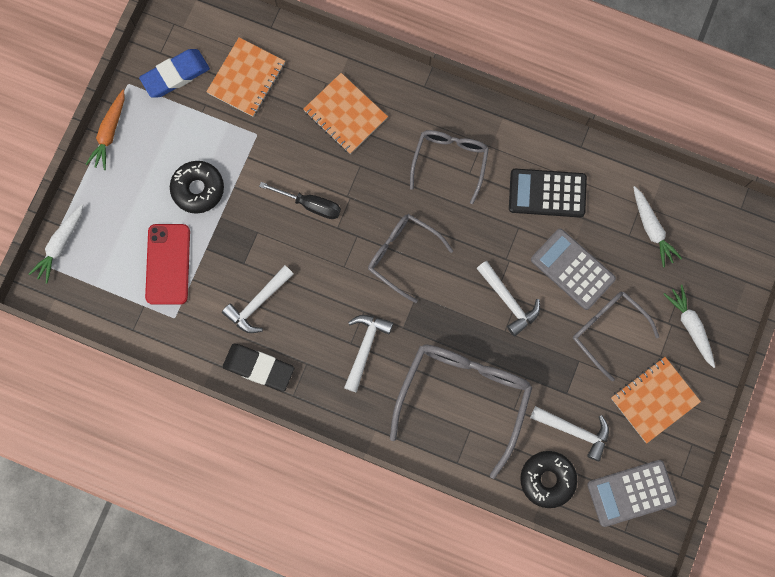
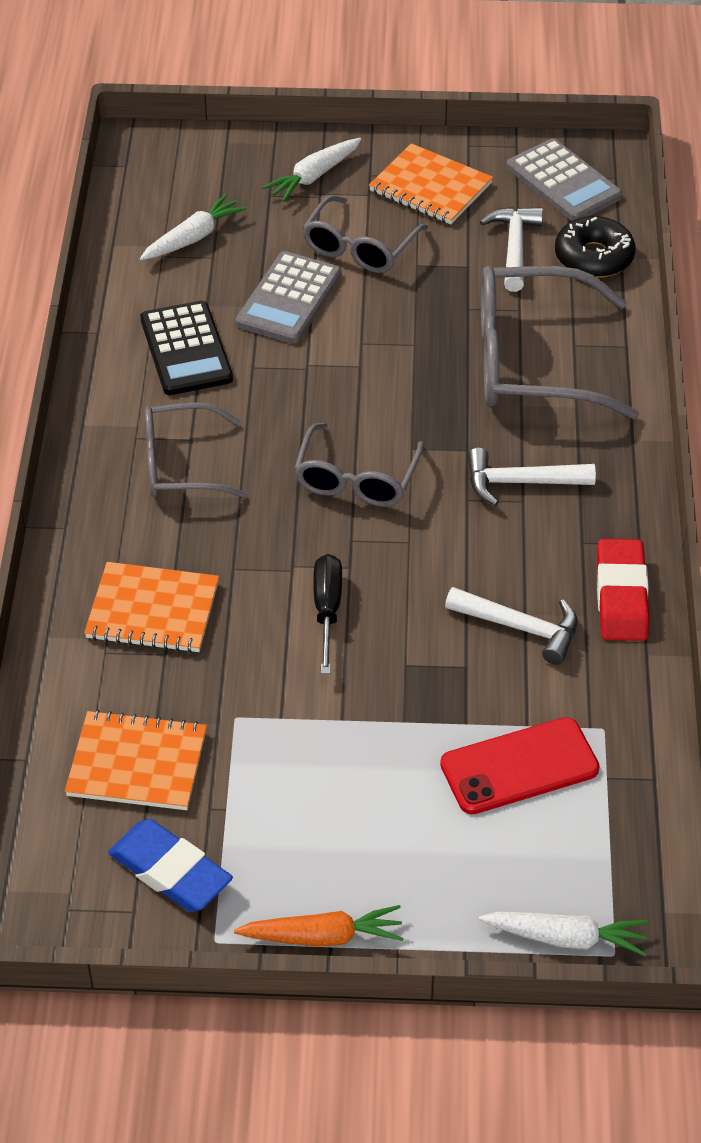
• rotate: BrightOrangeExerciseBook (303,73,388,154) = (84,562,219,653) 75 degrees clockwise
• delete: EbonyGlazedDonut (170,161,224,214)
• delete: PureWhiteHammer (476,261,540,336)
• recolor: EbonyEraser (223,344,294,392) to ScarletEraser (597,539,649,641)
+ + + + +
What to work on: Print the lines of the material, exactly and only, from the line that contains "delete: PureWhiteHammer (476,261,540,336)" down to and including the final line.

Task response:
• delete: PureWhiteHammer (476,261,540,336)
• recolor: EbonyEraser (223,344,294,392) to ScarletEraser (597,539,649,641)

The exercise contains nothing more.